RECORDS FOR THIS TASK section start

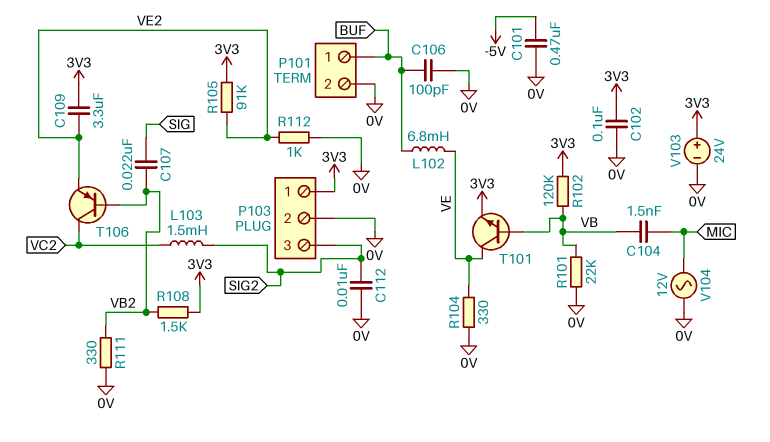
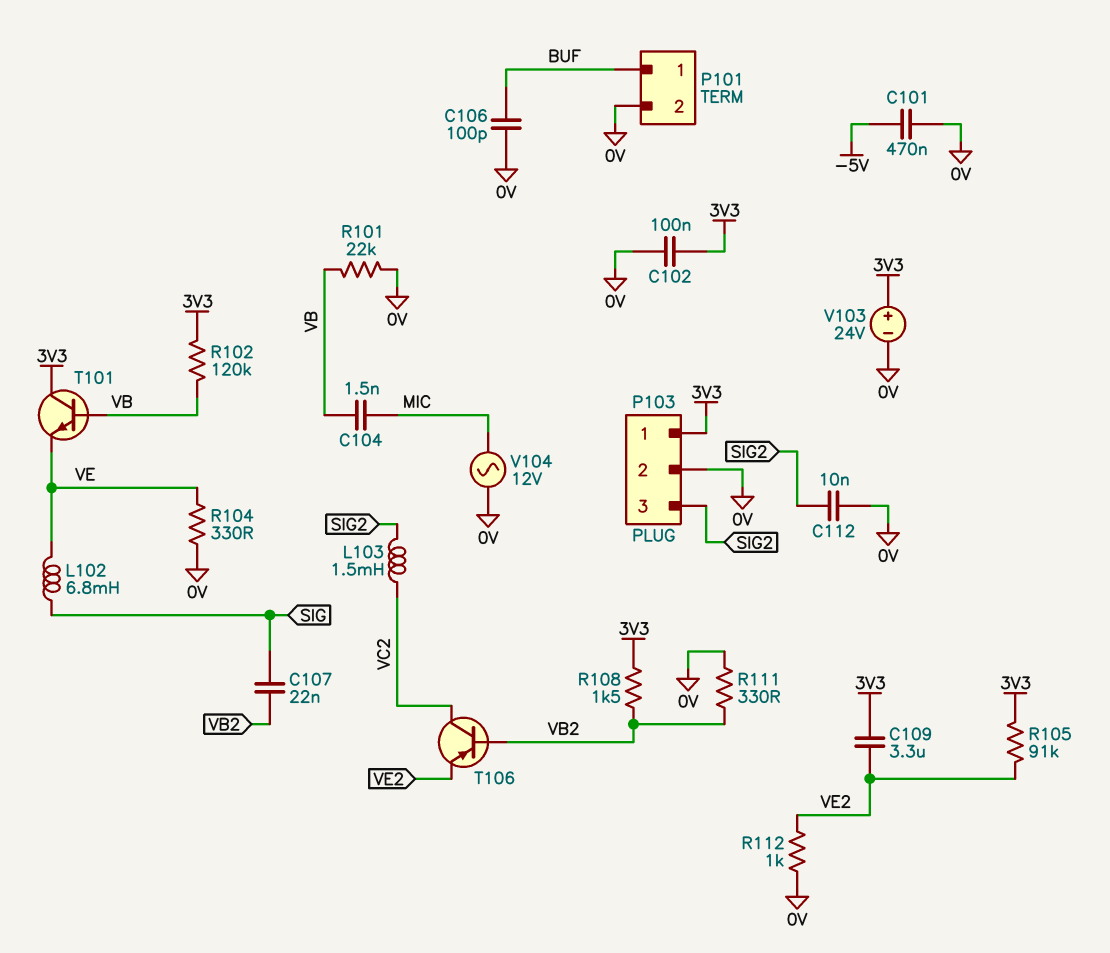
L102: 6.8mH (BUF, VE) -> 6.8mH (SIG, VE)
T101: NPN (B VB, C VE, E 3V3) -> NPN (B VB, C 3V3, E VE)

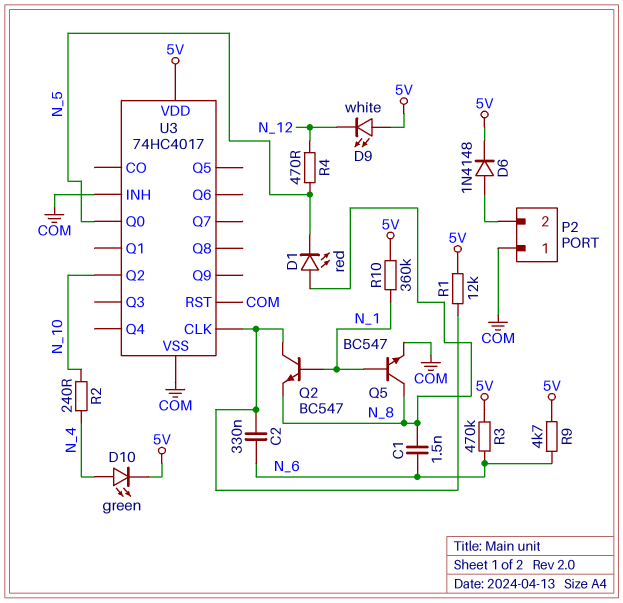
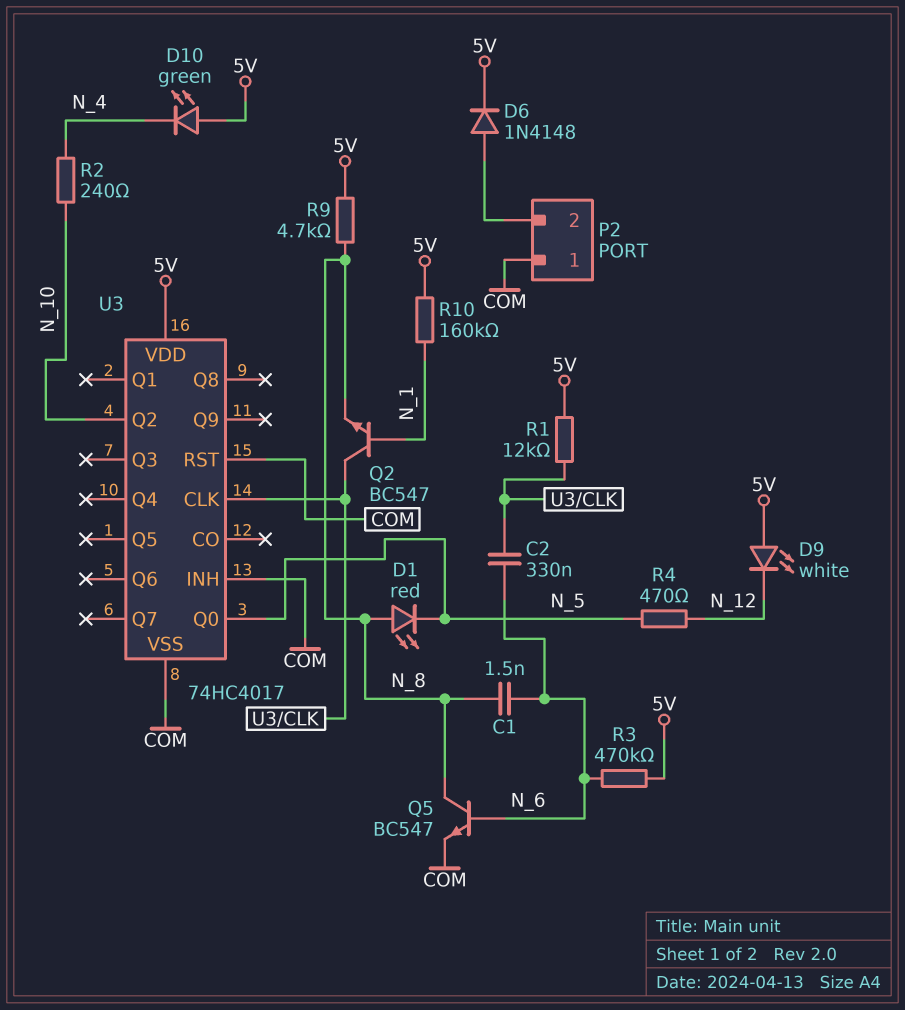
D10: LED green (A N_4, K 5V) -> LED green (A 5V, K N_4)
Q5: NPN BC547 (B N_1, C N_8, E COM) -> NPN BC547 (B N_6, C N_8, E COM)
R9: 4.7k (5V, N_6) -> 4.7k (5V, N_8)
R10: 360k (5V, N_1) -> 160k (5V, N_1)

RECORDS FOR THIS TASK section end
RECORDS FOR THIS TASK section start

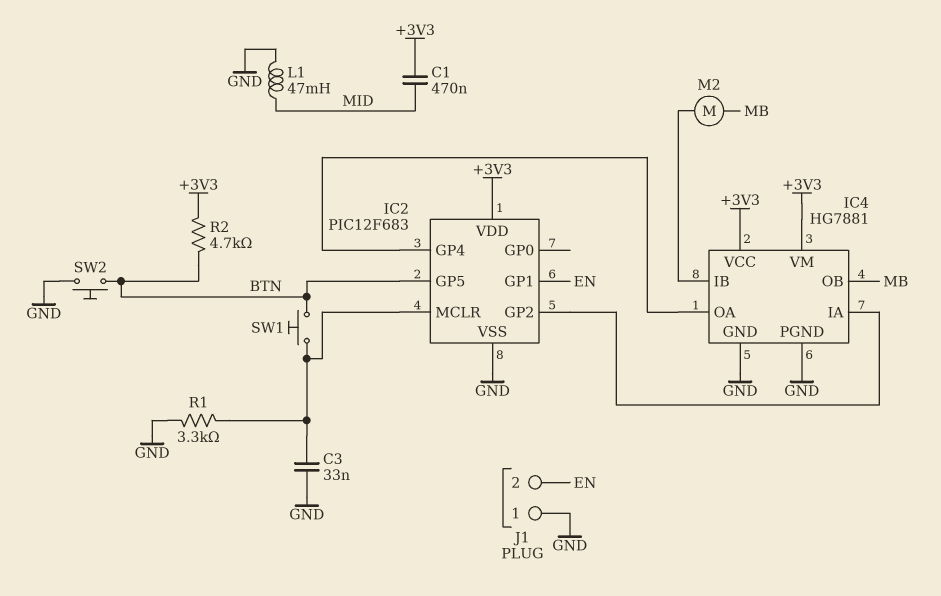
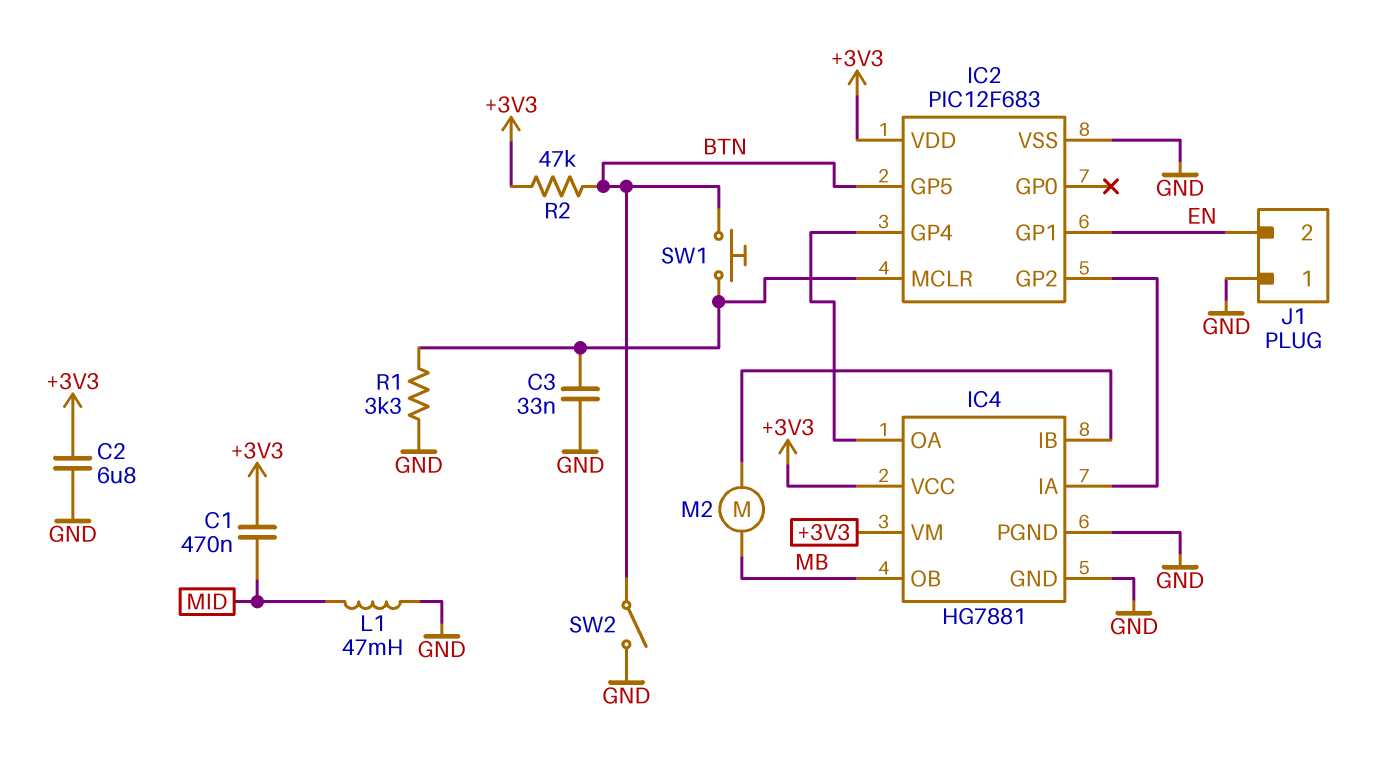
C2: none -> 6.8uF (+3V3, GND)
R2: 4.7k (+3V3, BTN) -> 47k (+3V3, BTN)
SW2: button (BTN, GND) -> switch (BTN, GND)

RECORDS FOR THIS TASK section end

EXERCISE DESCRIPTION. In the entries above, the lines between the one holding "C2: none -> 6.8uF (+3V3, GND)" and the one holding "SW2: button (BTN, GND) -> switch (BTN, GND)", inclusive, are to be printed exactly as written, and those alone.

RESULT FOR THIS EXERCISE.
C2: none -> 6.8uF (+3V3, GND)
R2: 4.7k (+3V3, BTN) -> 47k (+3V3, BTN)
SW2: button (BTN, GND) -> switch (BTN, GND)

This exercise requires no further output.